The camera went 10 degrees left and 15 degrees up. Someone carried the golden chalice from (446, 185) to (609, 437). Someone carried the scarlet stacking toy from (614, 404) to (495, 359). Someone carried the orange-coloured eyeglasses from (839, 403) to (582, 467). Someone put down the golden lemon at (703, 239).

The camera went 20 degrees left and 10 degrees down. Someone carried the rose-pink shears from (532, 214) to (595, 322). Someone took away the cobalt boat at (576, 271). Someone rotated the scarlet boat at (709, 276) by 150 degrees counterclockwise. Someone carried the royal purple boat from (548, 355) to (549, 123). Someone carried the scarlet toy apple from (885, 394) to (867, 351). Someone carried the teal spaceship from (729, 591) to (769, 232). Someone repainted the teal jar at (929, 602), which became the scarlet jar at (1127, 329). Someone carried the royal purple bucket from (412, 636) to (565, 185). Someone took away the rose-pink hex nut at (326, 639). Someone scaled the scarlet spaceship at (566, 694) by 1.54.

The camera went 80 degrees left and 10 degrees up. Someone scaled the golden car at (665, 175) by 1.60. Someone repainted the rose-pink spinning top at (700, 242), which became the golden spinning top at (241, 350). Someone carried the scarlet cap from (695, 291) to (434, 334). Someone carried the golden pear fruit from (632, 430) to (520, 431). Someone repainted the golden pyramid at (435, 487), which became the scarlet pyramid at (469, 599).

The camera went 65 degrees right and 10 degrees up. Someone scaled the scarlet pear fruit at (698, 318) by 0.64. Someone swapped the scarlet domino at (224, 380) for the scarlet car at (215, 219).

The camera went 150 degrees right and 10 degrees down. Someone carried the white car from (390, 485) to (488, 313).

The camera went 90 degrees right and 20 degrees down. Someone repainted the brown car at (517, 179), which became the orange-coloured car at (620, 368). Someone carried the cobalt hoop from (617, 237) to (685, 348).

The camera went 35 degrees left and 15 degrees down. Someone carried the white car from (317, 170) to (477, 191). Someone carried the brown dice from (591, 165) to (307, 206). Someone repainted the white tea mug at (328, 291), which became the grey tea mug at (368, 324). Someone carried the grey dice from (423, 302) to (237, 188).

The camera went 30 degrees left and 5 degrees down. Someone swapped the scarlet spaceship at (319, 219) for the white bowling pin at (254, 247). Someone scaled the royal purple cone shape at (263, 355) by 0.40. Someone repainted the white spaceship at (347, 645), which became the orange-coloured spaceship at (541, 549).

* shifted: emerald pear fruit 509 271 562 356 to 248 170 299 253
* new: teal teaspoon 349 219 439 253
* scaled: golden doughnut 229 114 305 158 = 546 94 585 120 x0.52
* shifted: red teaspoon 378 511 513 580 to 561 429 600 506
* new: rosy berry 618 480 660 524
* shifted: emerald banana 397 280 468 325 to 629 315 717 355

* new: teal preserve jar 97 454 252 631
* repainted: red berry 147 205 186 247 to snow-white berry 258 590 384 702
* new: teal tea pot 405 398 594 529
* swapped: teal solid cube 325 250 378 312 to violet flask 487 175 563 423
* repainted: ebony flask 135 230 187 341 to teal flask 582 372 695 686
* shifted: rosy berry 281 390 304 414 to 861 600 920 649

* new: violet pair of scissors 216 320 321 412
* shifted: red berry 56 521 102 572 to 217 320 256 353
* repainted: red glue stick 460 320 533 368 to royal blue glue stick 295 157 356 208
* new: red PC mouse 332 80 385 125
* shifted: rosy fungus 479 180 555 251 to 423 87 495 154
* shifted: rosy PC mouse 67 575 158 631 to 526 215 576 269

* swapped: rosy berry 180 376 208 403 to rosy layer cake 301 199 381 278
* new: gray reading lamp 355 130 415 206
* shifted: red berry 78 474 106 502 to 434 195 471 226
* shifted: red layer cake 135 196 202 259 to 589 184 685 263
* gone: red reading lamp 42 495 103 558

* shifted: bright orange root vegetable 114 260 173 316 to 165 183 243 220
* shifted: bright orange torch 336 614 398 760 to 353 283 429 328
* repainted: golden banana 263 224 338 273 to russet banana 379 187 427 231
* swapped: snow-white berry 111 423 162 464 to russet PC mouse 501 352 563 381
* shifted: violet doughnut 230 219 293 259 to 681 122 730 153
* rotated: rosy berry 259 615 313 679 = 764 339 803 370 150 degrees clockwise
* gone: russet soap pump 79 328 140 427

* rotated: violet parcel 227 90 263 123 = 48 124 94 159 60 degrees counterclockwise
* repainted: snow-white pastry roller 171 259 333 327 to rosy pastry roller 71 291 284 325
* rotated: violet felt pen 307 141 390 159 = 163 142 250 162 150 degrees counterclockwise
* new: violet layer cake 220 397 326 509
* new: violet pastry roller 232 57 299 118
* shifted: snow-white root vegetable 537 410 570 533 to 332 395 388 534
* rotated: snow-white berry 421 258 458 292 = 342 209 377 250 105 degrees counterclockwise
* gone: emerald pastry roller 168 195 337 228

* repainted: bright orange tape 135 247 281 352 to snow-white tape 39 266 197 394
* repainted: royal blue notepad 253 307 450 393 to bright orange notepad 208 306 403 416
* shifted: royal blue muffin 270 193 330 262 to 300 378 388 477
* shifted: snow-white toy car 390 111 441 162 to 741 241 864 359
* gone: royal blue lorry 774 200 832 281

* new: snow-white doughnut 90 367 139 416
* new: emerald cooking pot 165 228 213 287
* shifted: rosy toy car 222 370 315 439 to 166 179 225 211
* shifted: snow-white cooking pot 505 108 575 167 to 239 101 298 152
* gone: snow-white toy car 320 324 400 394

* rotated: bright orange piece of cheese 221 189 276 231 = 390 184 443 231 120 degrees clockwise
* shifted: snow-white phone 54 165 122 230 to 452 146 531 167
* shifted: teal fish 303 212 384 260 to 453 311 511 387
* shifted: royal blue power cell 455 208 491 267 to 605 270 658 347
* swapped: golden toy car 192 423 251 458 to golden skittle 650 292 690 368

........

[Task statement]:
The data must be transcribed in full. Every word stays the same.

[Solution below]:
The camera went 10 degrees left and 15 degrees up. Someone carried the golden chalice from (446, 185) to (609, 437). Someone carried the scarlet stacking toy from (614, 404) to (495, 359). Someone carried the orange-coloured eyeglasses from (839, 403) to (582, 467). Someone put down the golden lemon at (703, 239).

The camera went 20 degrees left and 10 degrees down. Someone carried the rose-pink shears from (532, 214) to (595, 322). Someone took away the cobalt boat at (576, 271). Someone rotated the scarlet boat at (709, 276) by 150 degrees counterclockwise. Someone carried the royal purple boat from (548, 355) to (549, 123). Someone carried the scarlet toy apple from (885, 394) to (867, 351). Someone carried the teal spaceship from (729, 591) to (769, 232). Someone repainted the teal jar at (929, 602), which became the scarlet jar at (1127, 329). Someone carried the royal purple bucket from (412, 636) to (565, 185). Someone took away the rose-pink hex nut at (326, 639). Someone scaled the scarlet spaceship at (566, 694) by 1.54.

The camera went 80 degrees left and 10 degrees up. Someone scaled the golden car at (665, 175) by 1.60. Someone repainted the rose-pink spinning top at (700, 242), which became the golden spinning top at (241, 350). Someone carried the scarlet cap from (695, 291) to (434, 334). Someone carried the golden pear fruit from (632, 430) to (520, 431). Someone repainted the golden pyramid at (435, 487), which became the scarlet pyramid at (469, 599).

The camera went 65 degrees right and 10 degrees up. Someone scaled the scarlet pear fruit at (698, 318) by 0.64. Someone swapped the scarlet domino at (224, 380) for the scarlet car at (215, 219).

The camera went 150 degrees right and 10 degrees down. Someone carried the white car from (390, 485) to (488, 313).

The camera went 90 degrees right and 20 degrees down. Someone repainted the brown car at (517, 179), which became the orange-coloured car at (620, 368). Someone carried the cobalt hoop from (617, 237) to (685, 348).

The camera went 35 degrees left and 15 degrees down. Someone carried the white car from (317, 170) to (477, 191). Someone carried the brown dice from (591, 165) to (307, 206). Someone repainted the white tea mug at (328, 291), which became the grey tea mug at (368, 324). Someone carried the grey dice from (423, 302) to (237, 188).

The camera went 30 degrees left and 5 degrees down. Someone swapped the scarlet spaceship at (319, 219) for the white bowling pin at (254, 247). Someone scaled the royal purple cone shape at (263, 355) by 0.40. Someone repainted the white spaceship at (347, 645), which became the orange-coloured spaceship at (541, 549).

* shifted: emerald pear fruit 509 271 562 356 to 248 170 299 253
* new: teal teaspoon 349 219 439 253
* scaled: golden doughnut 229 114 305 158 = 546 94 585 120 x0.52
* shifted: red teaspoon 378 511 513 580 to 561 429 600 506
* new: rosy berry 618 480 660 524
* shifted: emerald banana 397 280 468 325 to 629 315 717 355

* new: teal preserve jar 97 454 252 631
* repainted: red berry 147 205 186 247 to snow-white berry 258 590 384 702
* new: teal tea pot 405 398 594 529
* swapped: teal solid cube 325 250 378 312 to violet flask 487 175 563 423
* repainted: ebony flask 135 230 187 341 to teal flask 582 372 695 686
* shifted: rosy berry 281 390 304 414 to 861 600 920 649

* new: violet pair of scissors 216 320 321 412
* shifted: red berry 56 521 102 572 to 217 320 256 353
* repainted: red glue stick 460 320 533 368 to royal blue glue stick 295 157 356 208
* new: red PC mouse 332 80 385 125
* shifted: rosy fungus 479 180 555 251 to 423 87 495 154
* shifted: rosy PC mouse 67 575 158 631 to 526 215 576 269

* swapped: rosy berry 180 376 208 403 to rosy layer cake 301 199 381 278
* new: gray reading lamp 355 130 415 206
* shifted: red berry 78 474 106 502 to 434 195 471 226
* shifted: red layer cake 135 196 202 259 to 589 184 685 263
* gone: red reading lamp 42 495 103 558

* shifted: bright orange root vegetable 114 260 173 316 to 165 183 243 220
* shifted: bright orange torch 336 614 398 760 to 353 283 429 328
* repainted: golden banana 263 224 338 273 to russet banana 379 187 427 231
* swapped: snow-white berry 111 423 162 464 to russet PC mouse 501 352 563 381
* shifted: violet doughnut 230 219 293 259 to 681 122 730 153
* rotated: rosy berry 259 615 313 679 = 764 339 803 370 150 degrees clockwise
* gone: russet soap pump 79 328 140 427

* rotated: violet parcel 227 90 263 123 = 48 124 94 159 60 degrees counterclockwise
* repainted: snow-white pastry roller 171 259 333 327 to rosy pastry roller 71 291 284 325
* rotated: violet felt pen 307 141 390 159 = 163 142 250 162 150 degrees counterclockwise
* new: violet layer cake 220 397 326 509
* new: violet pastry roller 232 57 299 118
* shifted: snow-white root vegetable 537 410 570 533 to 332 395 388 534
* rotated: snow-white berry 421 258 458 292 = 342 209 377 250 105 degrees counterclockwise
* gone: emerald pastry roller 168 195 337 228

* repainted: bright orange tape 135 247 281 352 to snow-white tape 39 266 197 394
* repainted: royal blue notepad 253 307 450 393 to bright orange notepad 208 306 403 416
* shifted: royal blue muffin 270 193 330 262 to 300 378 388 477
* shifted: snow-white toy car 390 111 441 162 to 741 241 864 359
* gone: royal blue lorry 774 200 832 281

* new: snow-white doughnut 90 367 139 416
* new: emerald cooking pot 165 228 213 287
* shifted: rosy toy car 222 370 315 439 to 166 179 225 211
* shifted: snow-white cooking pot 505 108 575 167 to 239 101 298 152
* gone: snow-white toy car 320 324 400 394

* rotated: bright orange piece of cheese 221 189 276 231 = 390 184 443 231 120 degrees clockwise
* shifted: snow-white phone 54 165 122 230 to 452 146 531 167
* shifted: teal fish 303 212 384 260 to 453 311 511 387
* shifted: royal blue power cell 455 208 491 267 to 605 270 658 347
* swapped: golden toy car 192 423 251 458 to golden skittle 650 292 690 368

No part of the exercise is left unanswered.